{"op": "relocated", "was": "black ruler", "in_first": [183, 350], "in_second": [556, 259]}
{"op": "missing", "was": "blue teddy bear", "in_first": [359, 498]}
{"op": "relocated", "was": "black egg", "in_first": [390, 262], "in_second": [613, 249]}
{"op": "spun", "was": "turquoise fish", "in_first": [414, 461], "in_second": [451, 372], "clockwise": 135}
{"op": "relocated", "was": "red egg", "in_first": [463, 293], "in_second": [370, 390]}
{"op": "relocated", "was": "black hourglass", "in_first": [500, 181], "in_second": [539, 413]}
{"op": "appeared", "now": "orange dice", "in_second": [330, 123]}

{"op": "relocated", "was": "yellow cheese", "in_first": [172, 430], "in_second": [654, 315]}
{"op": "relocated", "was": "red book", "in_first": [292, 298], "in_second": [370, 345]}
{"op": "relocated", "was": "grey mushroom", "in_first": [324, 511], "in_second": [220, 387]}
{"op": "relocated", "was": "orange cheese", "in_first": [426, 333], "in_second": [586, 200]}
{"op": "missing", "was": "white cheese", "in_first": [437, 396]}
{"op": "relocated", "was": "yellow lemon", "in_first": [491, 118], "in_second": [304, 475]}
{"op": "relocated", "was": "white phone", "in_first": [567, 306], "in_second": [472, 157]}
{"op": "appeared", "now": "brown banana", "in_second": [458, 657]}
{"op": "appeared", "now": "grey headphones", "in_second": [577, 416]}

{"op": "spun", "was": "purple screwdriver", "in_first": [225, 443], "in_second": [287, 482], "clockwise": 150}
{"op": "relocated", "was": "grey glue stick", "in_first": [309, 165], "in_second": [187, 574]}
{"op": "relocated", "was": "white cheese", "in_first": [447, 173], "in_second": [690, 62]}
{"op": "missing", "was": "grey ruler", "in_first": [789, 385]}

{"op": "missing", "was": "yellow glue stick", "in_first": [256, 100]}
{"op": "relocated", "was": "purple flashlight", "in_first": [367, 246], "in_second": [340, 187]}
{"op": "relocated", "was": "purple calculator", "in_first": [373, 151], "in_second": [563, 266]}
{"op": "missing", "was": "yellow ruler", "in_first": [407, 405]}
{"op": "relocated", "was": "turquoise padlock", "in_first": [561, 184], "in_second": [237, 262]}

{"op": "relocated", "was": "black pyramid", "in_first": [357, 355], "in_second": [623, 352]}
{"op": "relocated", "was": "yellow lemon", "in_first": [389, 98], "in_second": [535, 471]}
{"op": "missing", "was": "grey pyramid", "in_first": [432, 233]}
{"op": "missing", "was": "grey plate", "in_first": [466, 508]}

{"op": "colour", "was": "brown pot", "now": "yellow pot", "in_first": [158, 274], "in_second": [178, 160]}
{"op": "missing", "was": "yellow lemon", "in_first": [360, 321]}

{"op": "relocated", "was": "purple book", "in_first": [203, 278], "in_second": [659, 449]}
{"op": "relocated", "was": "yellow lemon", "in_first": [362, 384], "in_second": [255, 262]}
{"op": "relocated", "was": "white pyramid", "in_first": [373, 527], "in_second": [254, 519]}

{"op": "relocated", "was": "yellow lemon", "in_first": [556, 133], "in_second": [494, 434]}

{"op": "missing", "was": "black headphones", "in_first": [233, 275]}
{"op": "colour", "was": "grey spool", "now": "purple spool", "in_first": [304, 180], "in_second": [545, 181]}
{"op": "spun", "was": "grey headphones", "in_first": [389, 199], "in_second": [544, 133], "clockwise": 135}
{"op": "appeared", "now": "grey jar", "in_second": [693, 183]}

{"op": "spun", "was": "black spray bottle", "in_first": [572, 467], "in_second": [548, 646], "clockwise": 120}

= = = =

● WORK REQUIRED
Nothing above should be left out. Print all the records exactly.

● EXERCISE SOLUTION
{"op": "relocated", "was": "black ruler", "in_first": [183, 350], "in_second": [556, 259]}
{"op": "missing", "was": "blue teddy bear", "in_first": [359, 498]}
{"op": "relocated", "was": "black egg", "in_first": [390, 262], "in_second": [613, 249]}
{"op": "spun", "was": "turquoise fish", "in_first": [414, 461], "in_second": [451, 372], "clockwise": 135}
{"op": "relocated", "was": "red egg", "in_first": [463, 293], "in_second": [370, 390]}
{"op": "relocated", "was": "black hourglass", "in_first": [500, 181], "in_second": [539, 413]}
{"op": "appeared", "now": "orange dice", "in_second": [330, 123]}

{"op": "relocated", "was": "yellow cheese", "in_first": [172, 430], "in_second": [654, 315]}
{"op": "relocated", "was": "red book", "in_first": [292, 298], "in_second": [370, 345]}
{"op": "relocated", "was": "grey mushroom", "in_first": [324, 511], "in_second": [220, 387]}
{"op": "relocated", "was": "orange cheese", "in_first": [426, 333], "in_second": [586, 200]}
{"op": "missing", "was": "white cheese", "in_first": [437, 396]}
{"op": "relocated", "was": "yellow lemon", "in_first": [491, 118], "in_second": [304, 475]}
{"op": "relocated", "was": "white phone", "in_first": [567, 306], "in_second": [472, 157]}
{"op": "appeared", "now": "brown banana", "in_second": [458, 657]}
{"op": "appeared", "now": "grey headphones", "in_second": [577, 416]}

{"op": "spun", "was": "purple screwdriver", "in_first": [225, 443], "in_second": [287, 482], "clockwise": 150}
{"op": "relocated", "was": "grey glue stick", "in_first": [309, 165], "in_second": [187, 574]}
{"op": "relocated", "was": "white cheese", "in_first": [447, 173], "in_second": [690, 62]}
{"op": "missing", "was": "grey ruler", "in_first": [789, 385]}

{"op": "missing", "was": "yellow glue stick", "in_first": [256, 100]}
{"op": "relocated", "was": "purple flashlight", "in_first": [367, 246], "in_second": [340, 187]}
{"op": "relocated", "was": "purple calculator", "in_first": [373, 151], "in_second": [563, 266]}
{"op": "missing", "was": "yellow ruler", "in_first": [407, 405]}
{"op": "relocated", "was": "turquoise padlock", "in_first": [561, 184], "in_second": [237, 262]}

{"op": "relocated", "was": "black pyramid", "in_first": [357, 355], "in_second": [623, 352]}
{"op": "relocated", "was": "yellow lemon", "in_first": [389, 98], "in_second": [535, 471]}
{"op": "missing", "was": "grey pyramid", "in_first": [432, 233]}
{"op": "missing", "was": "grey plate", "in_first": [466, 508]}

{"op": "colour", "was": "brown pot", "now": "yellow pot", "in_first": [158, 274], "in_second": [178, 160]}
{"op": "missing", "was": "yellow lemon", "in_first": [360, 321]}

{"op": "relocated", "was": "purple book", "in_first": [203, 278], "in_second": [659, 449]}
{"op": "relocated", "was": "yellow lemon", "in_first": [362, 384], "in_second": [255, 262]}
{"op": "relocated", "was": "white pyramid", "in_first": [373, 527], "in_second": [254, 519]}

{"op": "relocated", "was": "yellow lemon", "in_first": [556, 133], "in_second": [494, 434]}

{"op": "missing", "was": "black headphones", "in_first": [233, 275]}
{"op": "colour", "was": "grey spool", "now": "purple spool", "in_first": [304, 180], "in_second": [545, 181]}
{"op": "spun", "was": "grey headphones", "in_first": [389, 199], "in_second": [544, 133], "clockwise": 135}
{"op": "appeared", "now": "grey jar", "in_second": [693, 183]}

{"op": "spun", "was": "black spray bottle", "in_first": [572, 467], "in_second": [548, 646], "clockwise": 120}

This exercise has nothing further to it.